■ EXERCISE BRIEF:
Return each record unchanged and drop the images.

■ Items listed in a dataset:
○ ○ ○

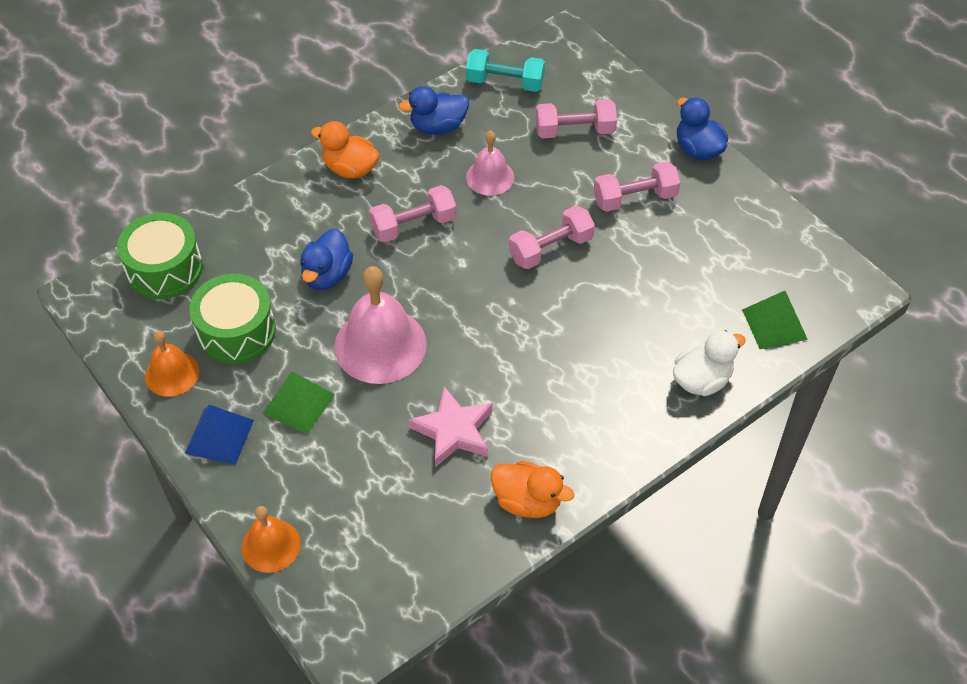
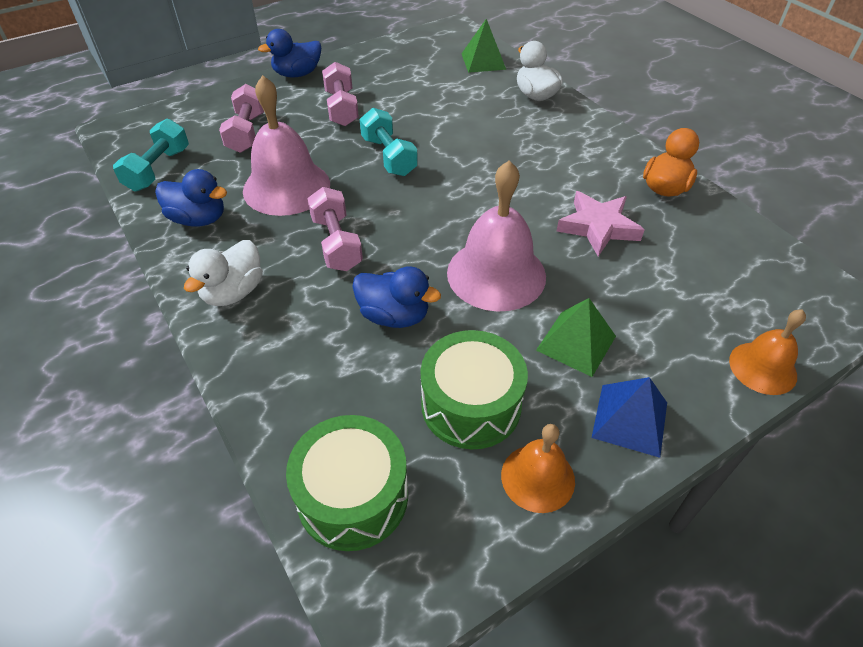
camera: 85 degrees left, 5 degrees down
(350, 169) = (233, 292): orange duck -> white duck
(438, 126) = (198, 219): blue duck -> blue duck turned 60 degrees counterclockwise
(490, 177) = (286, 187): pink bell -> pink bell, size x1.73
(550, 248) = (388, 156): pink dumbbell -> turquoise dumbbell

○ ○ ○

■ REPLY:
camera: 85 degrees left, 5 degrees down
(350, 169) = (233, 292): orange duck -> white duck
(438, 126) = (198, 219): blue duck -> blue duck turned 60 degrees counterclockwise
(490, 177) = (286, 187): pink bell -> pink bell, size x1.73
(550, 248) = (388, 156): pink dumbbell -> turquoise dumbbell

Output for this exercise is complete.